### WHAT TO WORK ON:
Your task is to copy the lines of the data below from the line holding "[620, 267, 727, 341]" through the line holding "[249, 143, 436, 183]", inclusive, exactly and with nothing added.

### GIVEN INFORMATION:
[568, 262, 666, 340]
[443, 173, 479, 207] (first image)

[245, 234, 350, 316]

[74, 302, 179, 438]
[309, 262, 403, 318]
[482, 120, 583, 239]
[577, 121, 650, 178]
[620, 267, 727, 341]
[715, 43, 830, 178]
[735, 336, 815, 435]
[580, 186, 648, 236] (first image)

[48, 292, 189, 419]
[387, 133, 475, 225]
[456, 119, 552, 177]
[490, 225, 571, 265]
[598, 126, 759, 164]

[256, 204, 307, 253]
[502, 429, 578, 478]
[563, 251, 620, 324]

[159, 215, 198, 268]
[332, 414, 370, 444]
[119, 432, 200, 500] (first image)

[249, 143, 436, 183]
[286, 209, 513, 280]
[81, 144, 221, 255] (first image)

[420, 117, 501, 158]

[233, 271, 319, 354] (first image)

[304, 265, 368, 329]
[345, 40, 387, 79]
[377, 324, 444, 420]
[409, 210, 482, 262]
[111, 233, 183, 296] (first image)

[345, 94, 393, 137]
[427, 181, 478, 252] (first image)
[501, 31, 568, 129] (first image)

### ANSWER FOR THIS EXERCISE:
[620, 267, 727, 341]
[715, 43, 830, 178]
[735, 336, 815, 435]
[580, 186, 648, 236] (first image)

[48, 292, 189, 419]
[387, 133, 475, 225]
[456, 119, 552, 177]
[490, 225, 571, 265]
[598, 126, 759, 164]

[256, 204, 307, 253]
[502, 429, 578, 478]
[563, 251, 620, 324]

[159, 215, 198, 268]
[332, 414, 370, 444]
[119, 432, 200, 500] (first image)

[249, 143, 436, 183]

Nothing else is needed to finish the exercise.